Extracted data:

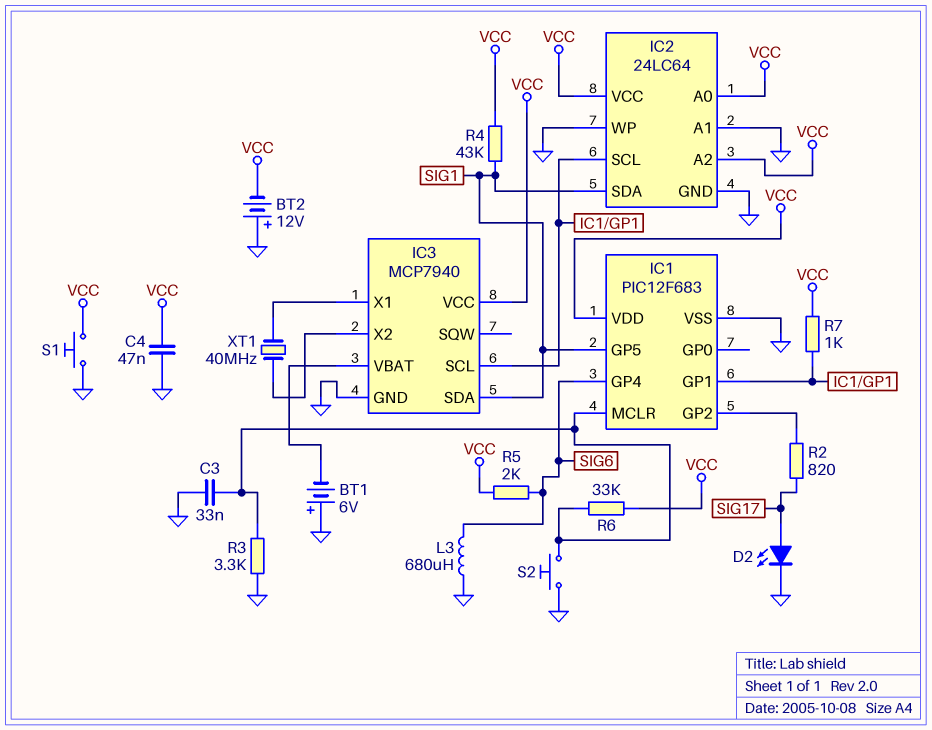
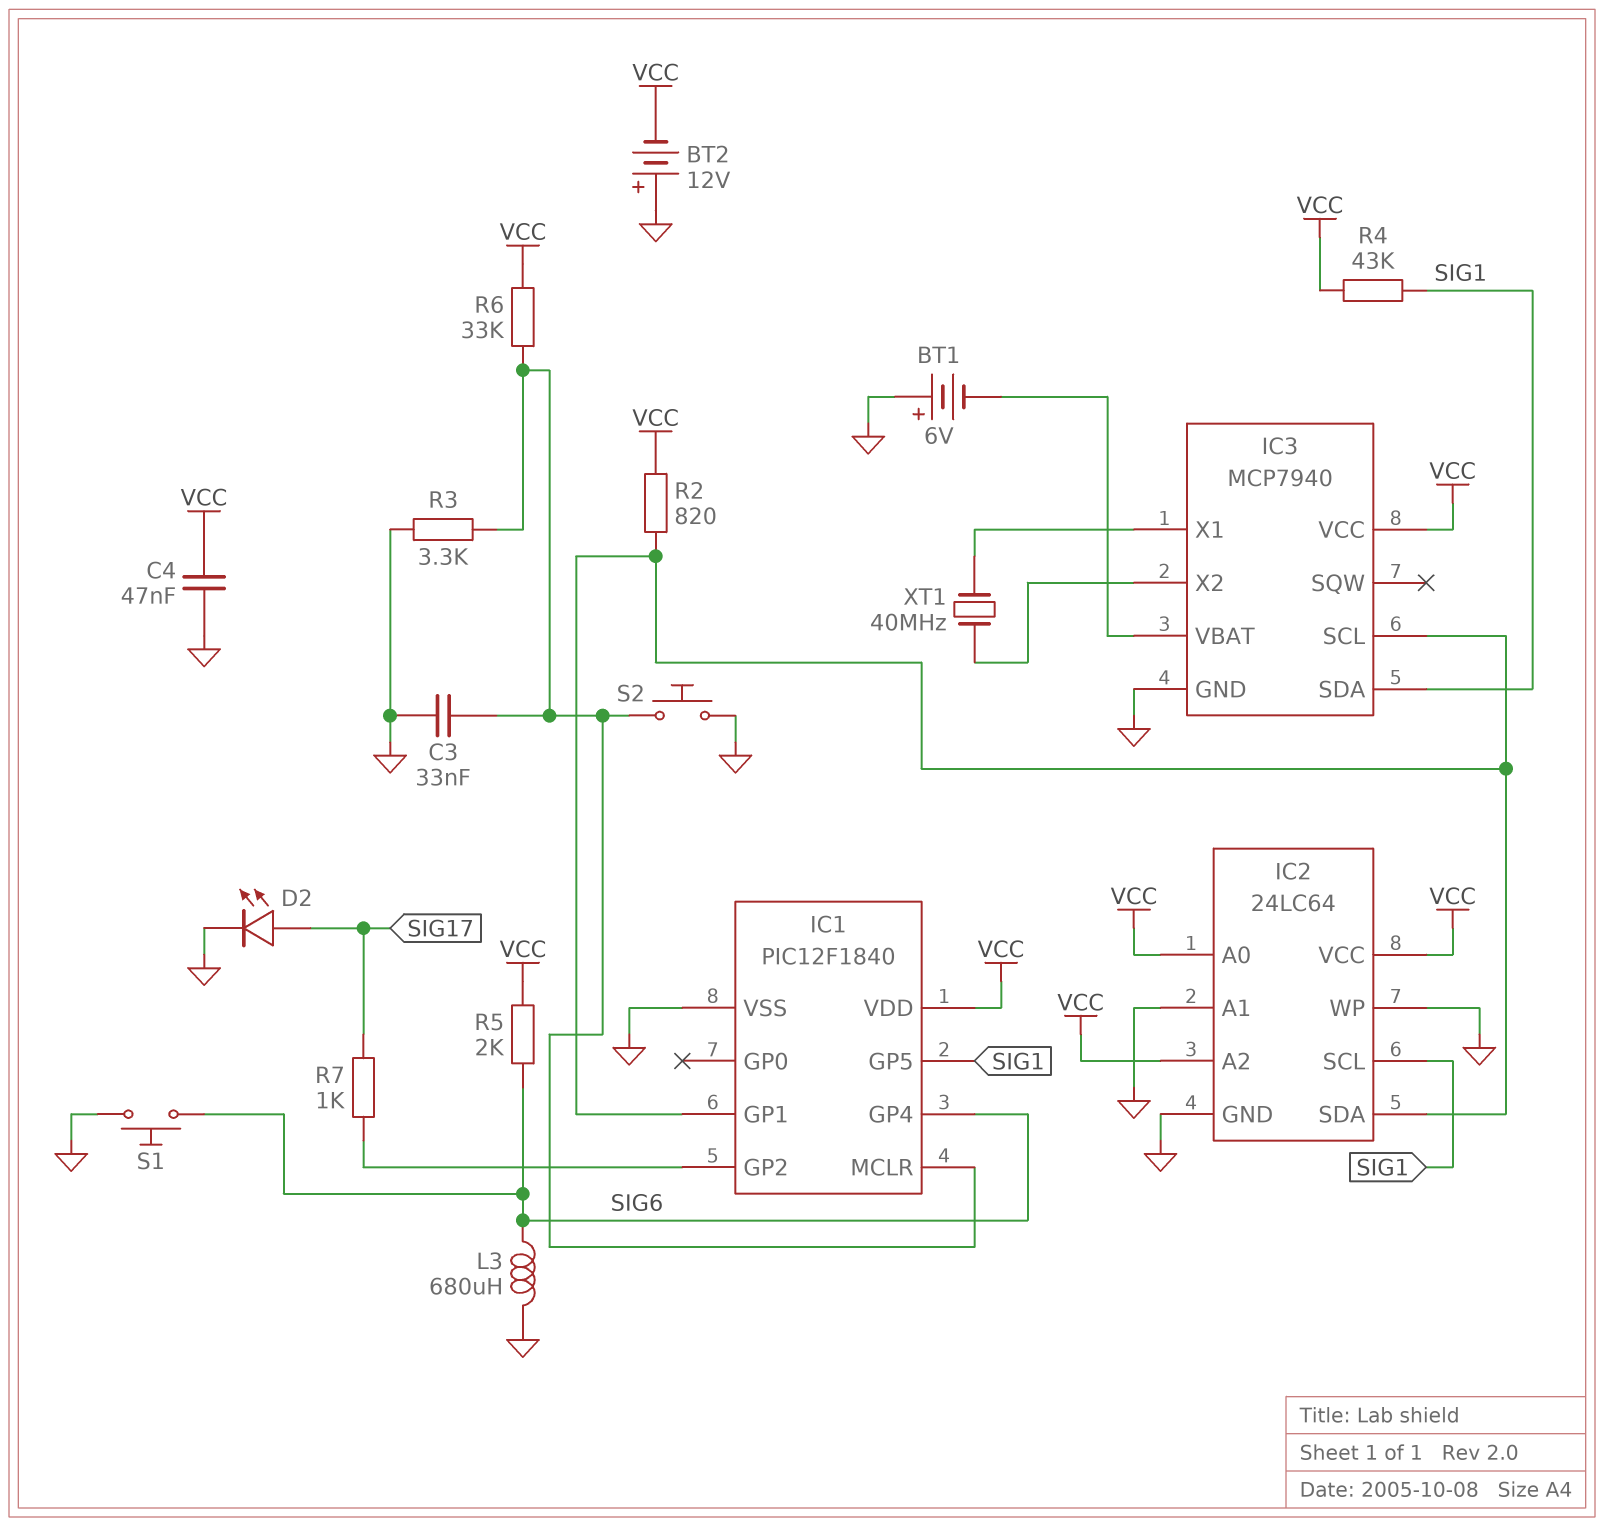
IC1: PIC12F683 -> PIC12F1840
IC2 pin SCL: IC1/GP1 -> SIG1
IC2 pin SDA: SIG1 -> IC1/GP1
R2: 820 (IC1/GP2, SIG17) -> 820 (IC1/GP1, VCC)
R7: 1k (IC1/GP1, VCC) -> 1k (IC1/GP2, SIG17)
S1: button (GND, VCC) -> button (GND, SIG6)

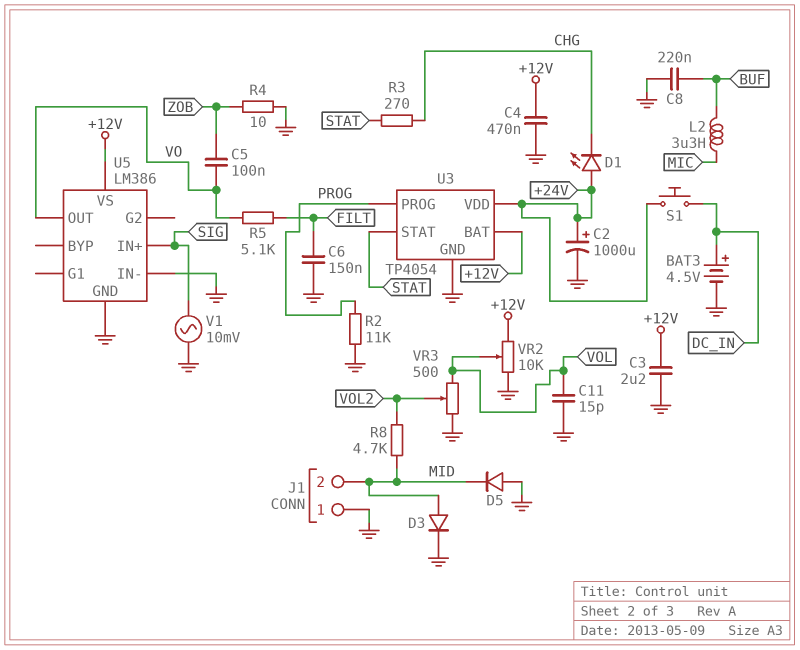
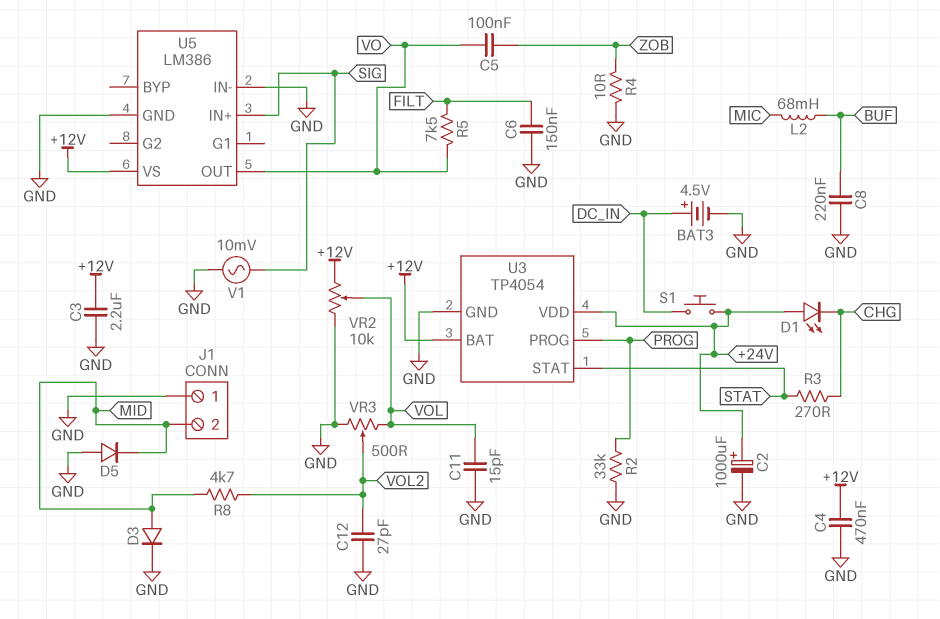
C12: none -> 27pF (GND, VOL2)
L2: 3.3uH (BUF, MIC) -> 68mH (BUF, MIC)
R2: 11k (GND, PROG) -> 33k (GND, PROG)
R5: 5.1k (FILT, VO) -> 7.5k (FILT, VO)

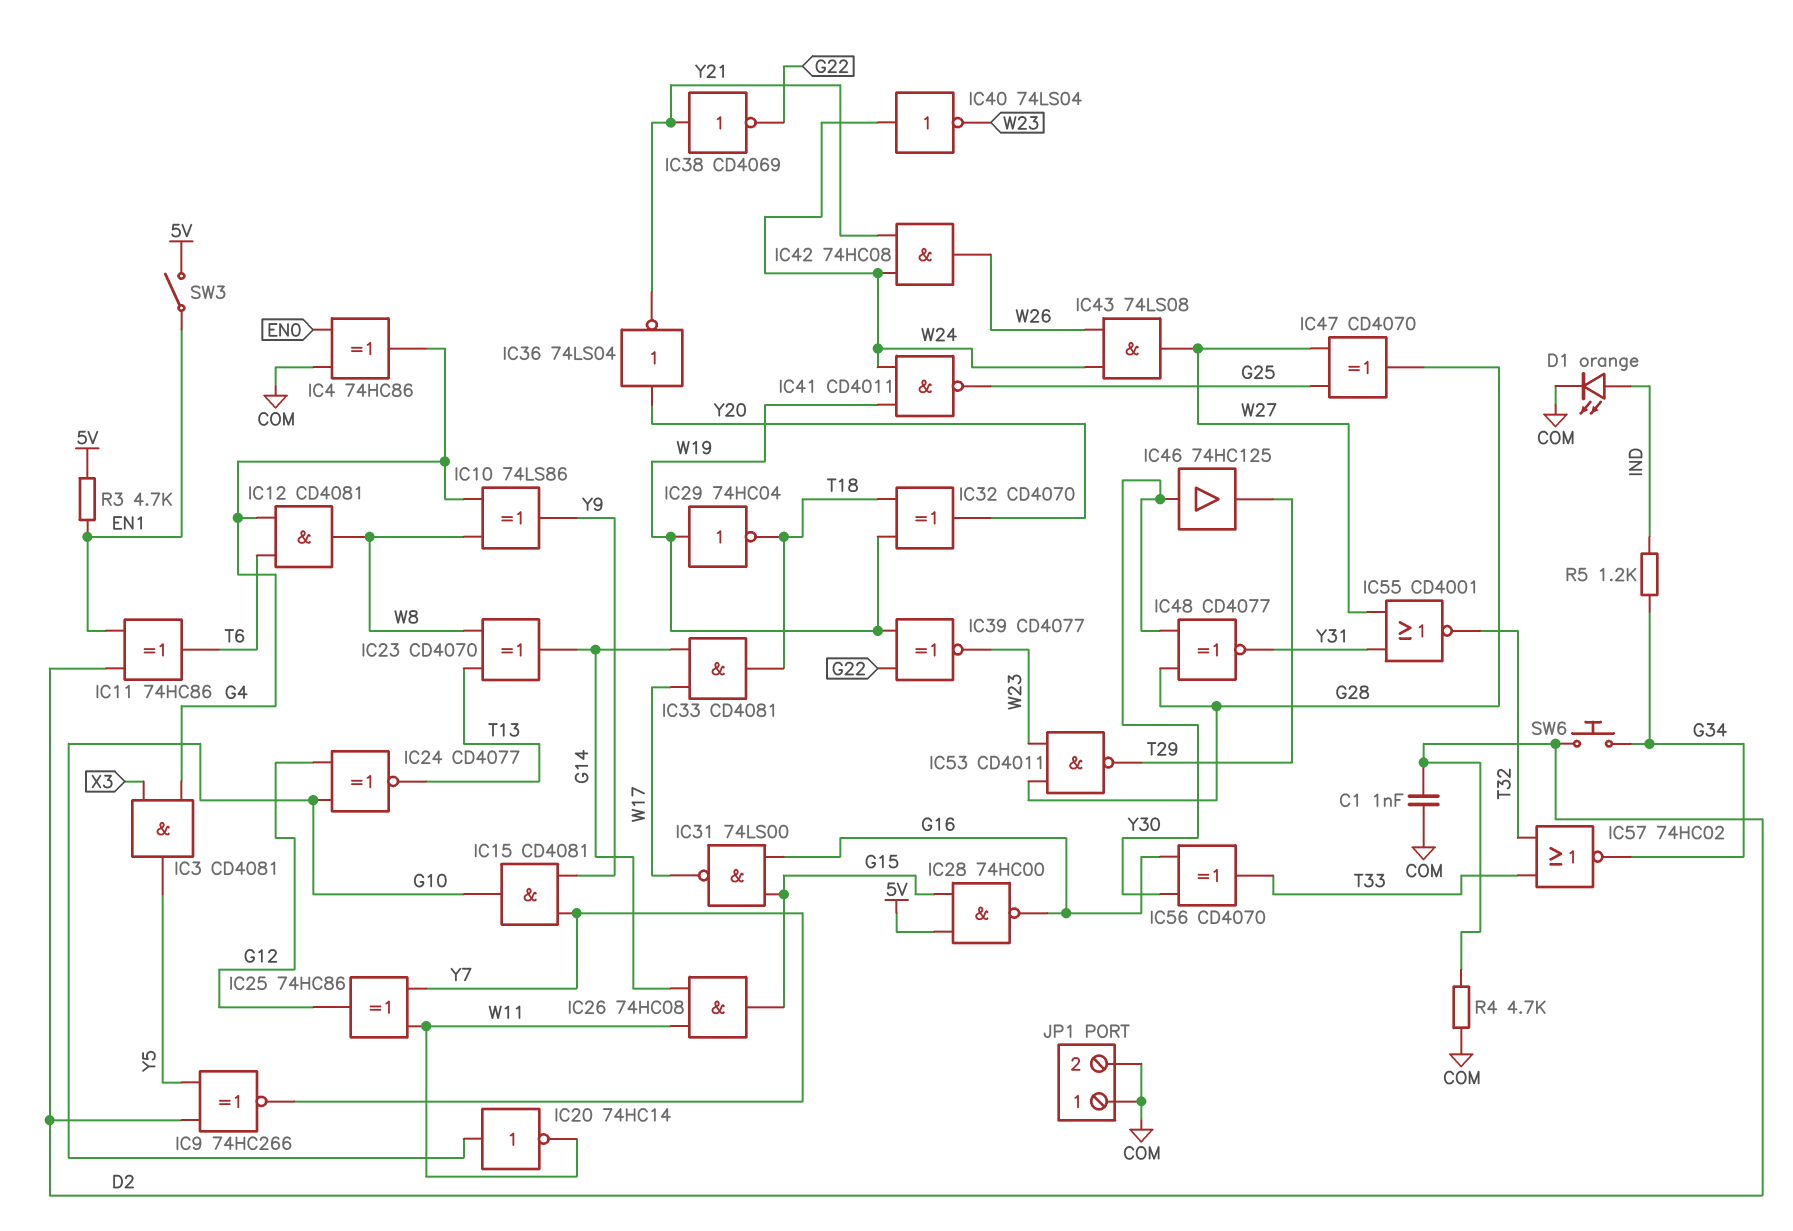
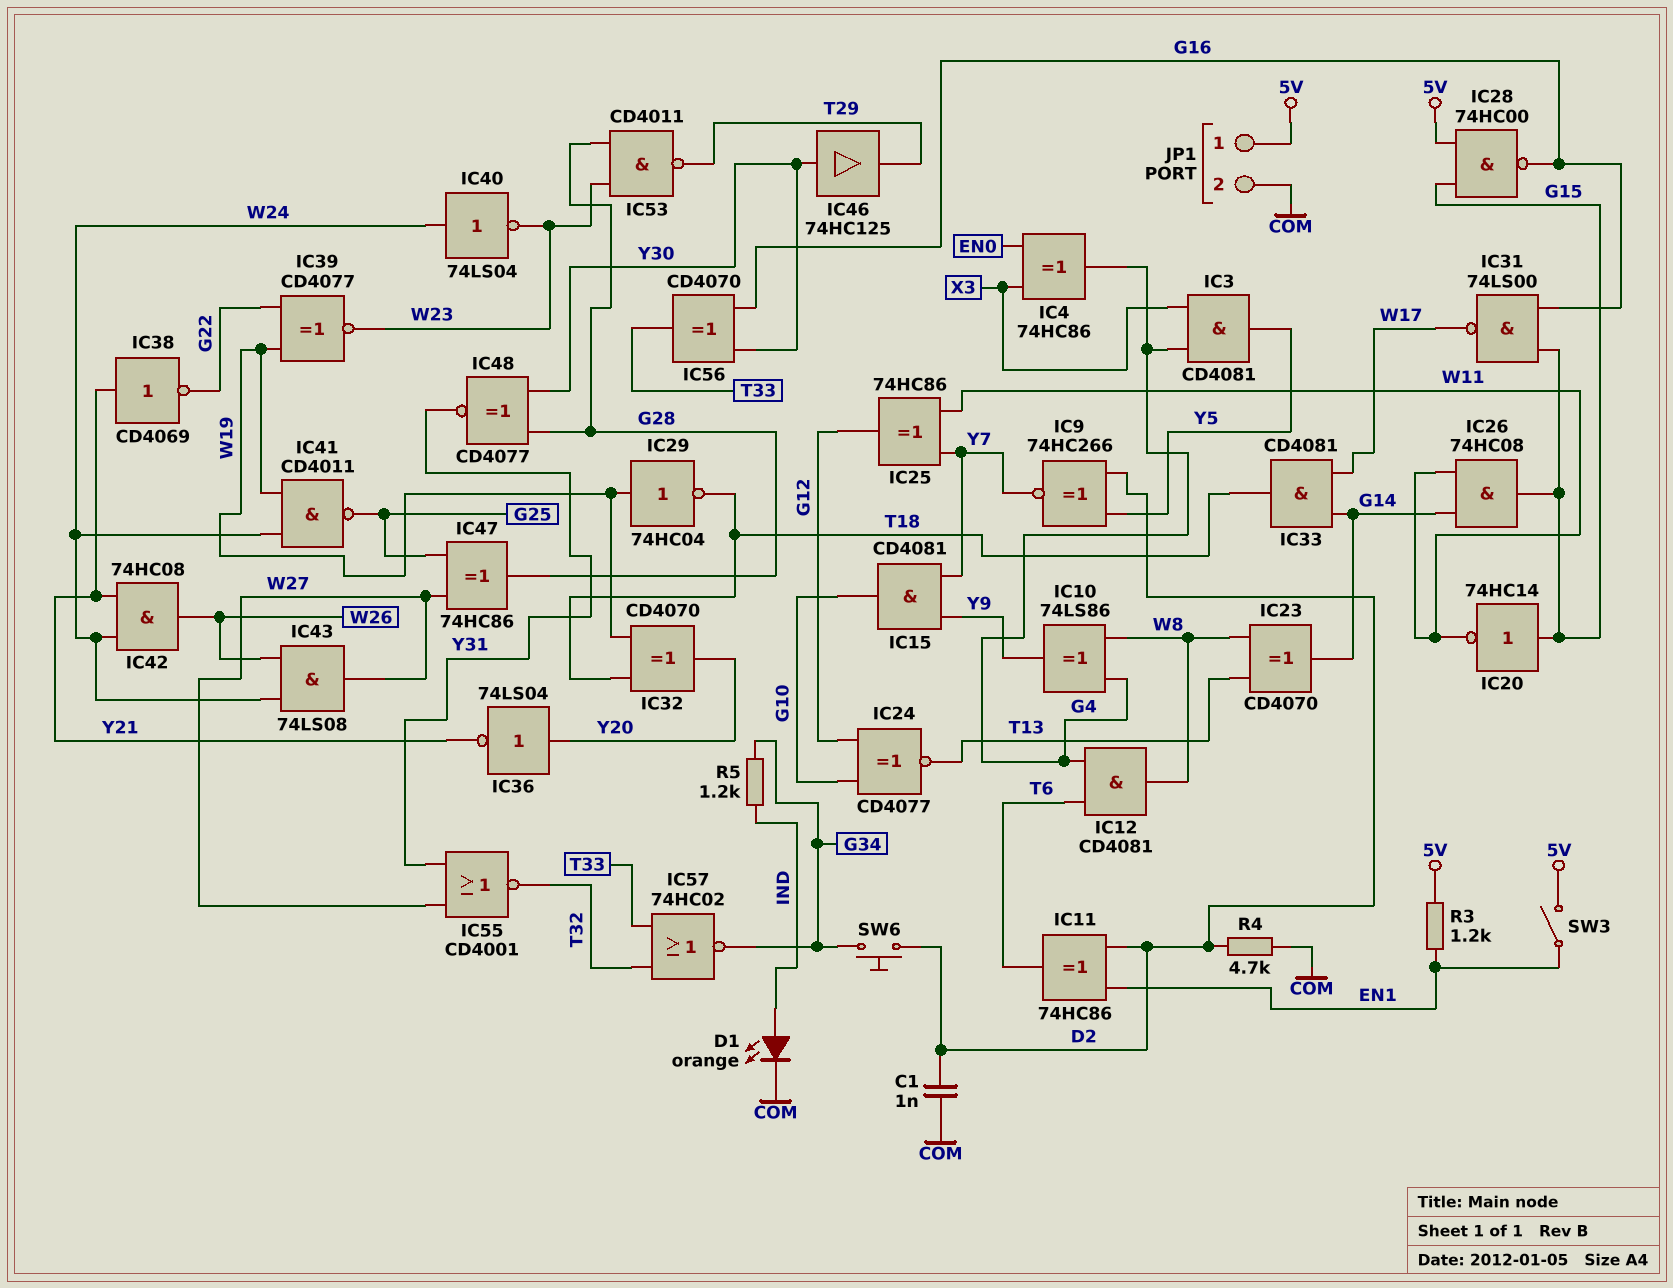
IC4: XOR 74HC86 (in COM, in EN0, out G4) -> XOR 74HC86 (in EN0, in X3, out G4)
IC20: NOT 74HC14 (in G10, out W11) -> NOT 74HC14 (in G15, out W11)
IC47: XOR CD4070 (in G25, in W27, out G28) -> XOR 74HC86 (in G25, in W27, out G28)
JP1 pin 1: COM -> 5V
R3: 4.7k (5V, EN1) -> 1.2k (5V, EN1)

Problem to work on: Starting with the first line of the records above and stopping after the line containing "IC4: XOR 74HC86", repeat every line exactly and leave out the pictures.

Reply:
IC1: PIC12F683 -> PIC12F1840
IC2 pin SCL: IC1/GP1 -> SIG1
IC2 pin SDA: SIG1 -> IC1/GP1
R2: 820 (IC1/GP2, SIG17) -> 820 (IC1/GP1, VCC)
R7: 1k (IC1/GP1, VCC) -> 1k (IC1/GP2, SIG17)
S1: button (GND, VCC) -> button (GND, SIG6)

C12: none -> 27pF (GND, VOL2)
L2: 3.3uH (BUF, MIC) -> 68mH (BUF, MIC)
R2: 11k (GND, PROG) -> 33k (GND, PROG)
R5: 5.1k (FILT, VO) -> 7.5k (FILT, VO)

IC4: XOR 74HC86 (in COM, in EN0, out G4) -> XOR 74HC86 (in EN0, in X3, out G4)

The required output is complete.